Stored data entries
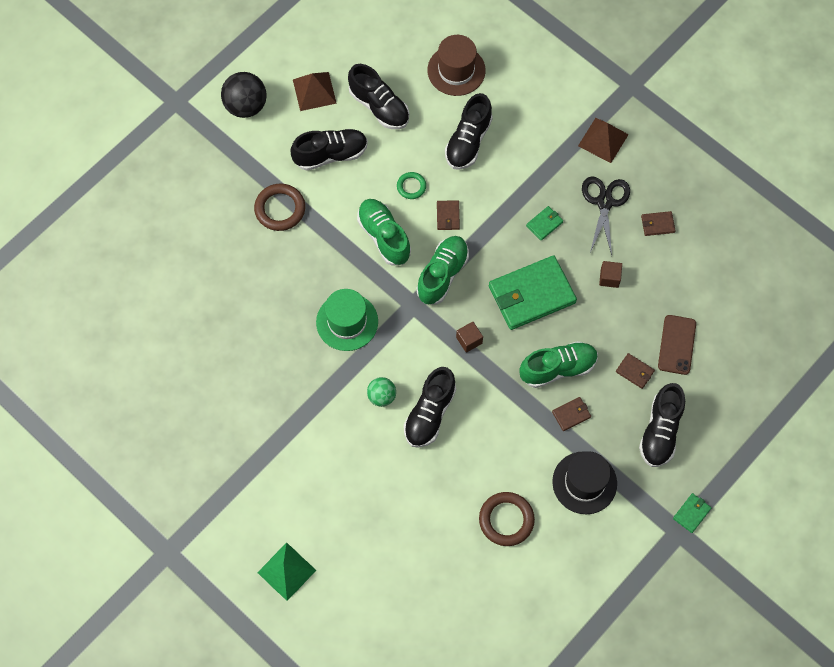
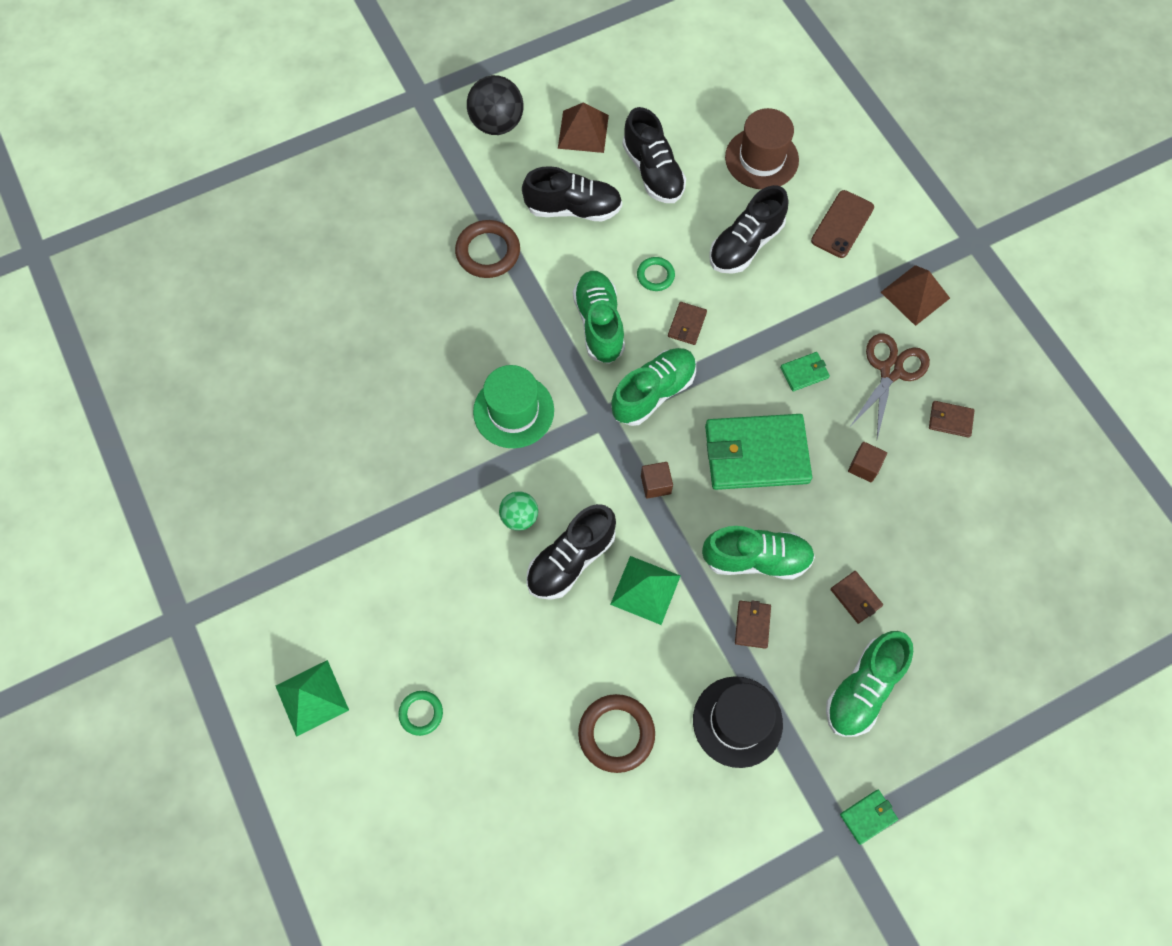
camera: 20 degrees right, 0 degrees up
brown wallet [552,397,591,431] -> brown wallet turned 75 degrees counterclockwise [735,600,771,649]
black scissors [582,177,630,255] -> brown scissors [849,333,930,439]
black shoe [639,383,685,467] -> green shoe [826,631,913,737]
brown phone [658,315,696,375] -> brown phone moved to [811,190,874,258]
none -> green ring [398,691,443,736]
none -> green pyramid [610,556,681,625]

- **Required action**
Pictures excluded, quote all the data above exactly.

- **Answer to the exercise**
camera: 20 degrees right, 0 degrees up
brown wallet [552,397,591,431] -> brown wallet turned 75 degrees counterclockwise [735,600,771,649]
black scissors [582,177,630,255] -> brown scissors [849,333,930,439]
black shoe [639,383,685,467] -> green shoe [826,631,913,737]
brown phone [658,315,696,375] -> brown phone moved to [811,190,874,258]
none -> green ring [398,691,443,736]
none -> green pyramid [610,556,681,625]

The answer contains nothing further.